◆ Work item
Take the entries that follow and return exactly the lines from the one holding "white brush [246,197,317,217] -> none" through the one holding "purple bowl [729,239,819,297]", both included. Nothing else is needed.
══ Provided data ══
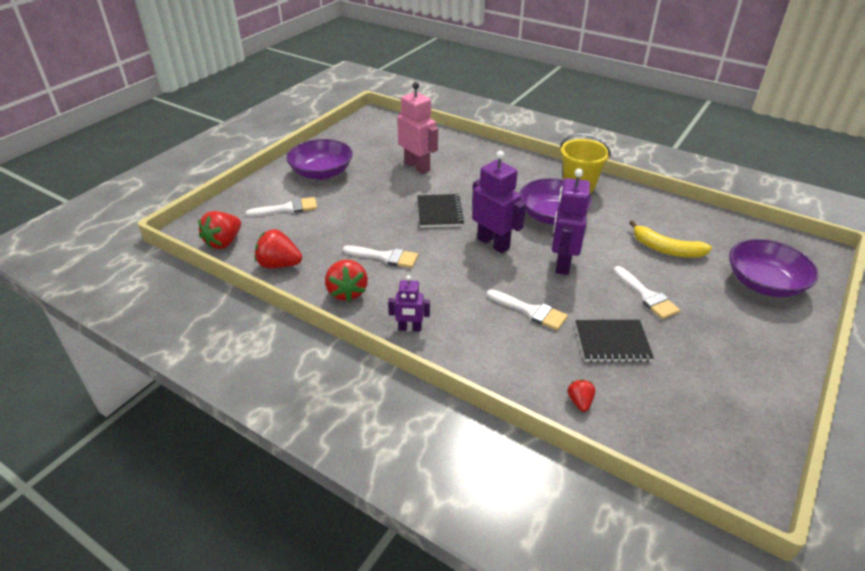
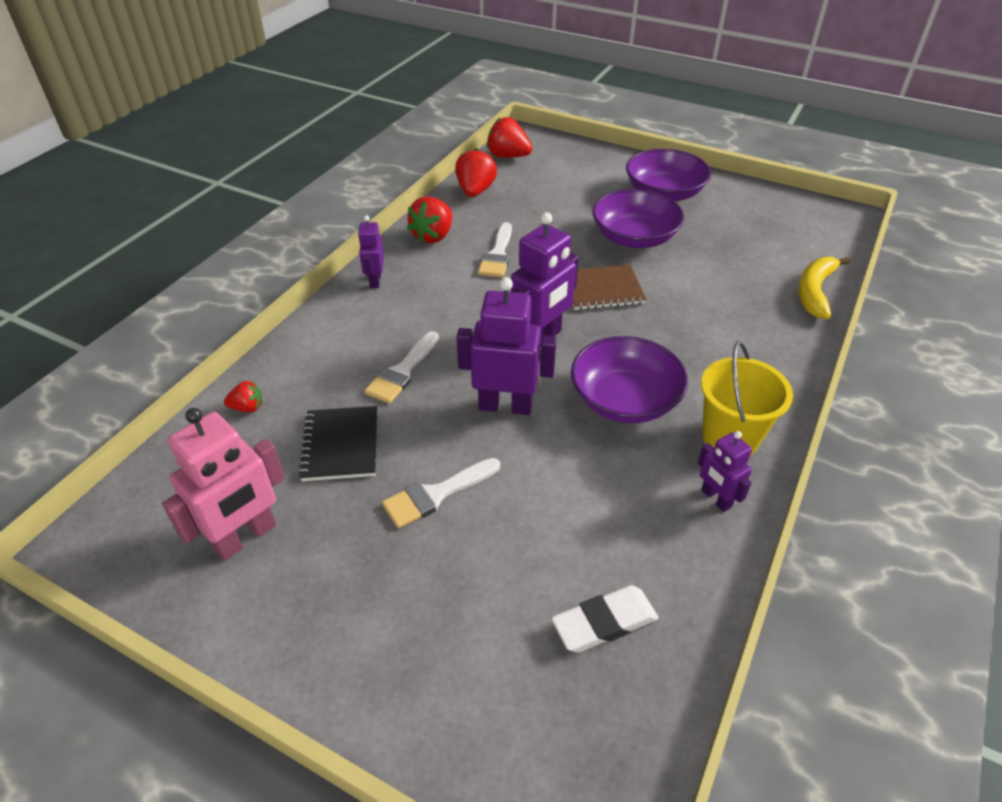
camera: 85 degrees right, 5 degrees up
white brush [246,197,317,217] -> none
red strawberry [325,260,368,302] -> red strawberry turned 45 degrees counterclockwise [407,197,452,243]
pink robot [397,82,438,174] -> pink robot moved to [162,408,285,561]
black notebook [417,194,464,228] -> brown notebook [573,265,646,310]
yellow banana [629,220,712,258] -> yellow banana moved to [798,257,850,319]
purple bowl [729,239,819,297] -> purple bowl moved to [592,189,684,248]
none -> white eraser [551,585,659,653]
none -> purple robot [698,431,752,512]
═══
◆ Worked solution
white brush [246,197,317,217] -> none
red strawberry [325,260,368,302] -> red strawberry turned 45 degrees counterclockwise [407,197,452,243]
pink robot [397,82,438,174] -> pink robot moved to [162,408,285,561]
black notebook [417,194,464,228] -> brown notebook [573,265,646,310]
yellow banana [629,220,712,258] -> yellow banana moved to [798,257,850,319]
purple bowl [729,239,819,297] -> purple bowl moved to [592,189,684,248]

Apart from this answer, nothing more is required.